Write out each entry below exactly. Do not include the images.

Scene change data |
┄┄┄┄┄┄┄┄┄┄┄┄┄┄┄┄┄┄┄┄

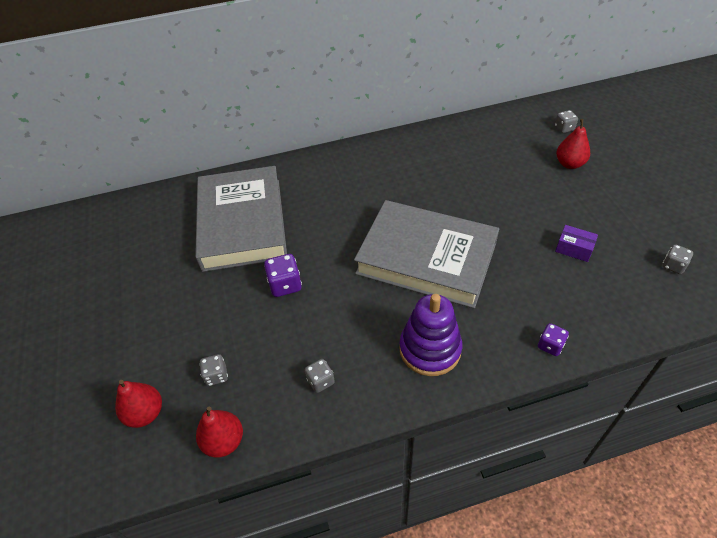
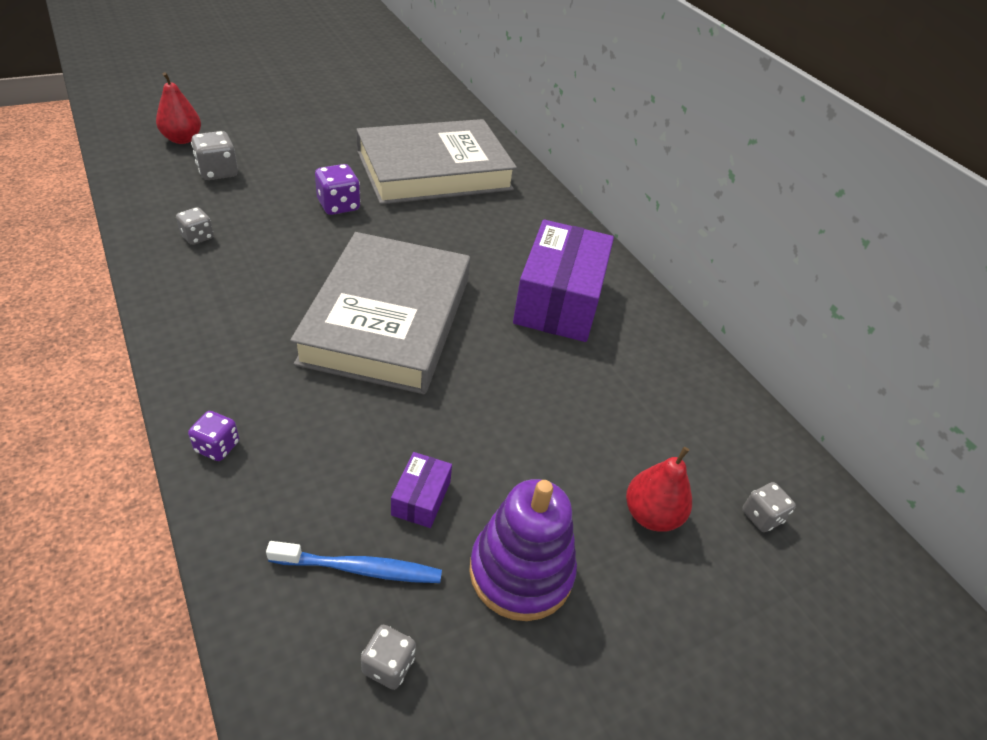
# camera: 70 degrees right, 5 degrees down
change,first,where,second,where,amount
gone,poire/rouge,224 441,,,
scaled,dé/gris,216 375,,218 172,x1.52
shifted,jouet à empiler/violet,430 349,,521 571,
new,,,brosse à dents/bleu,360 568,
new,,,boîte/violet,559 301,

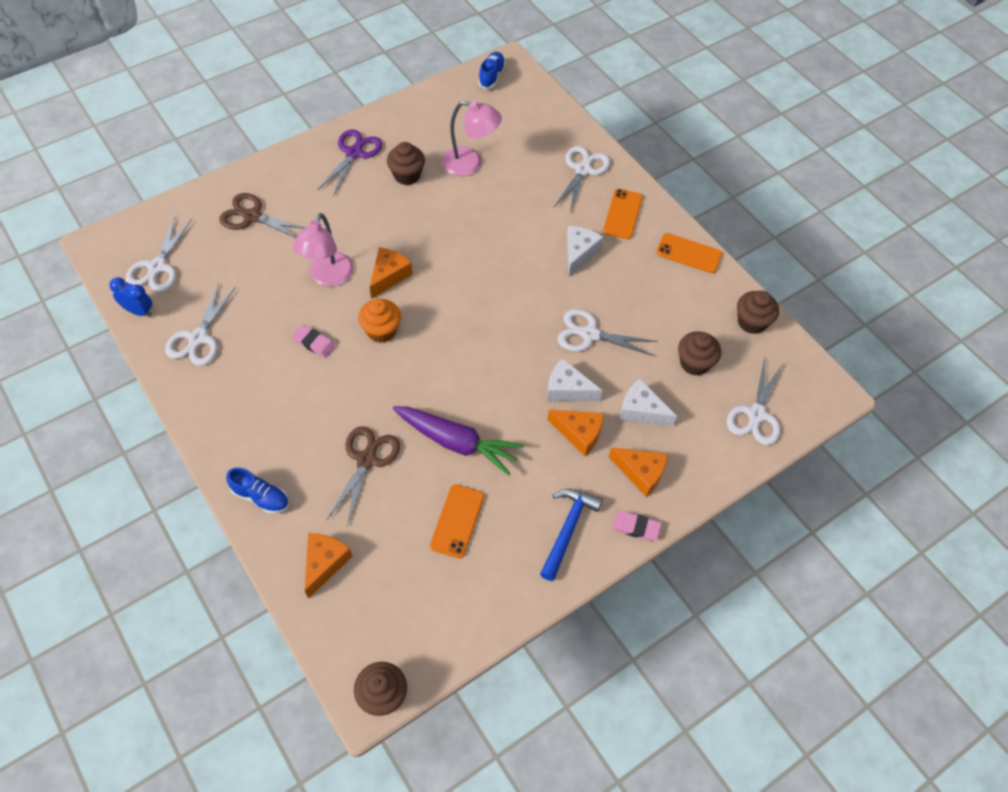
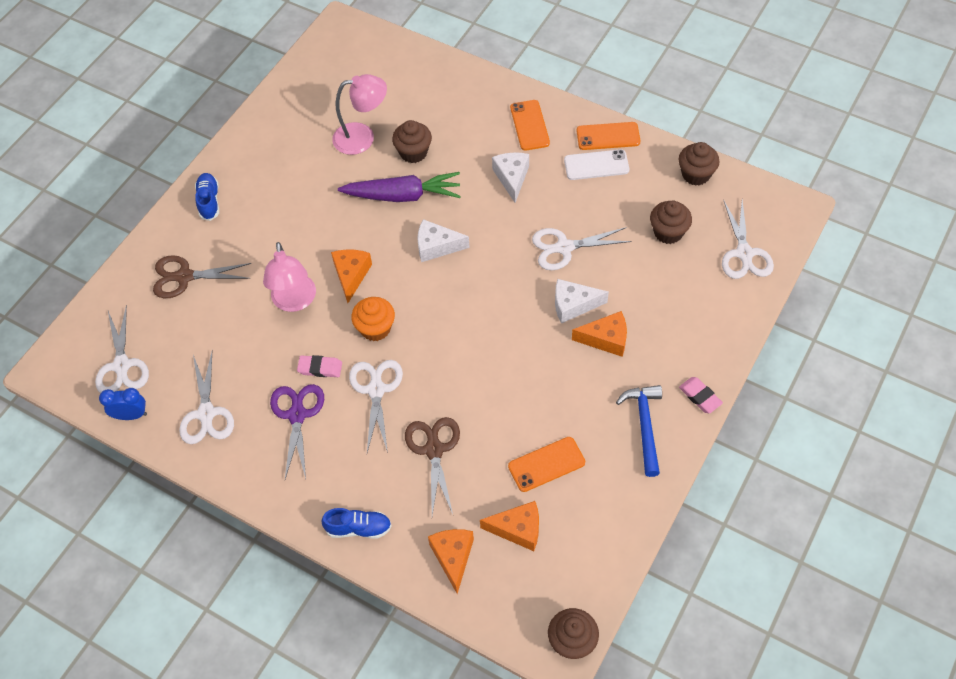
# camera: 20 degrees left, 0 degrees up
change,first,where,second,where,amount
shifted,ciseaux/violet,354 153,,297 415,
shifted,muffin/marron,407 175,,413 152,
shifted,carotte/violet,457 443,,403 195,
rotated,téléphone/orange,457 521,,546 464,75 degrees clockwise
shifted,chaussure/bleu,491 76,,209 201,
shifted,ciseaux/blanc,583 170,,376 390,
shifted,fromage/orange,641 473,,518 529,
rotated,gomme/rose,636 527,,700 396,60 degrees clockwise
shifted,fromage/blanc,641 410,,436 246,
new,,,téléphone/blanc,596 165,

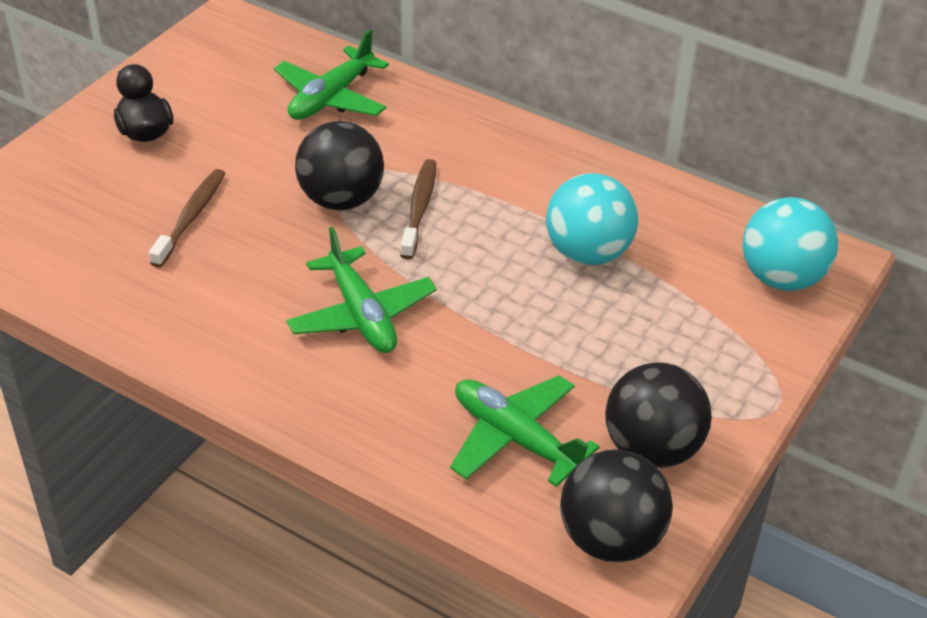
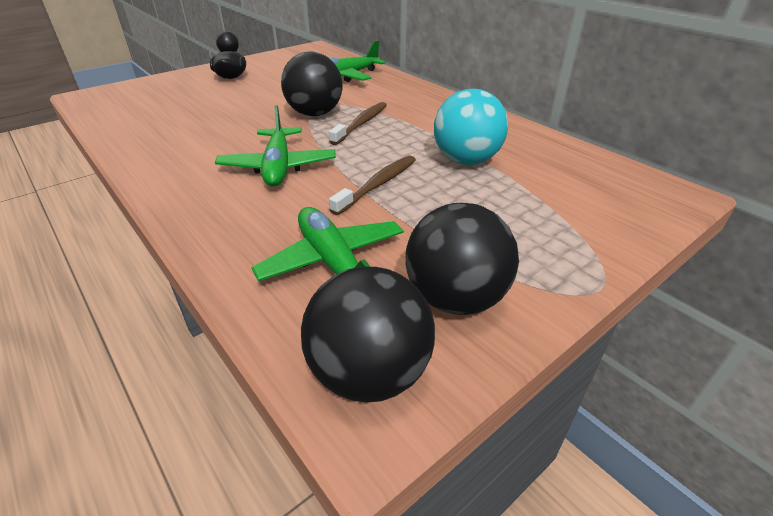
# camera: 20 degrees right, 5 degrees down
change,first,where,second,where,amount
shifted,brosse à dents/marron,190 217,,377 185,
gone,balle/turquoise,781 278,,,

┄┄┄┄┄┄┄┄┄┄┄┄┄┄┄┄┄┄┄┄

SOLVED PROBLEM |
# camera: 70 degrees right, 5 degrees down
change,first,where,second,where,amount
gone,poire/rouge,224 441,,,
scaled,dé/gris,216 375,,218 172,x1.52
shifted,jouet à empiler/violet,430 349,,521 571,
new,,,brosse à dents/bleu,360 568,
new,,,boîte/violet,559 301,

# camera: 20 degrees left, 0 degrees up
change,first,where,second,where,amount
shifted,ciseaux/violet,354 153,,297 415,
shifted,muffin/marron,407 175,,413 152,
shifted,carotte/violet,457 443,,403 195,
rotated,téléphone/orange,457 521,,546 464,75 degrees clockwise
shifted,chaussure/bleu,491 76,,209 201,
shifted,ciseaux/blanc,583 170,,376 390,
shifted,fromage/orange,641 473,,518 529,
rotated,gomme/rose,636 527,,700 396,60 degrees clockwise
shifted,fromage/blanc,641 410,,436 246,
new,,,téléphone/blanc,596 165,

# camera: 20 degrees right, 5 degrees down
change,first,where,second,where,amount
shifted,brosse à dents/marron,190 217,,377 185,
gone,balle/turquoise,781 278,,,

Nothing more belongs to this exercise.